>>>

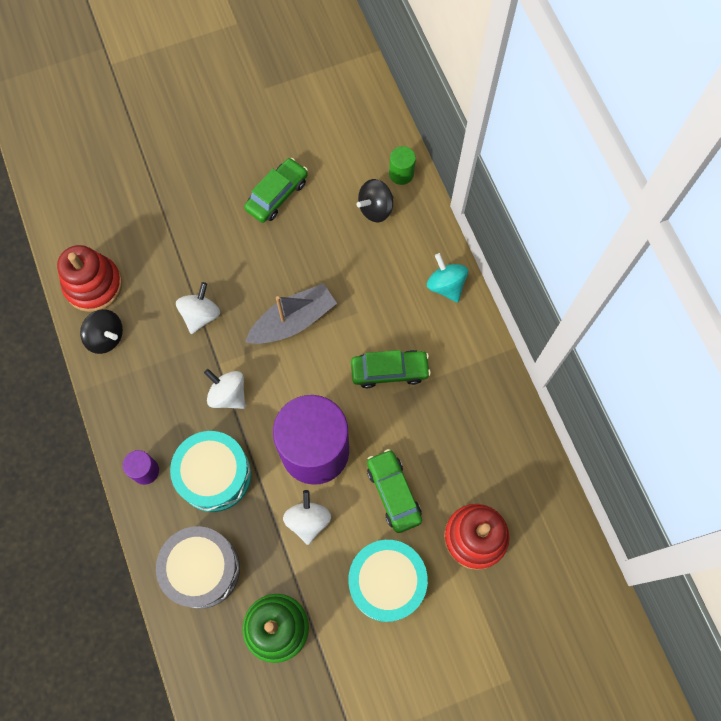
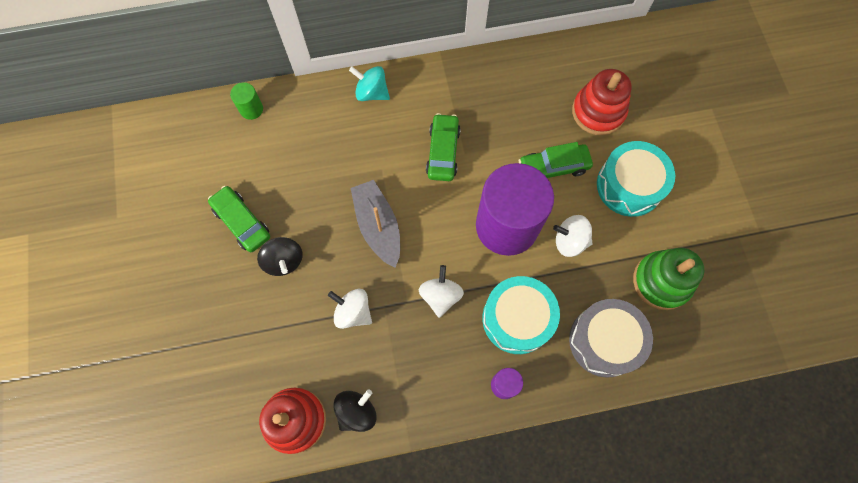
camera: 80 degrees left, 0 degrees up
(228, 395) = (440, 296): white spinning top -> white spinning top turned 135 degrees clockwise
(375, 209) = (281, 137): black spinning top -> black spinning top (284, 261)
(446, 285) = (371, 93): turquoise spinning top -> turquoise spinning top turned 45 degrees clockwise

<<<

Work required>
The word to find is "turned". Copy every line of the data that holds it.

Task output>
(228, 395) = (440, 296): white spinning top -> white spinning top turned 135 degrees clockwise
(446, 285) = (371, 93): turquoise spinning top -> turquoise spinning top turned 45 degrees clockwise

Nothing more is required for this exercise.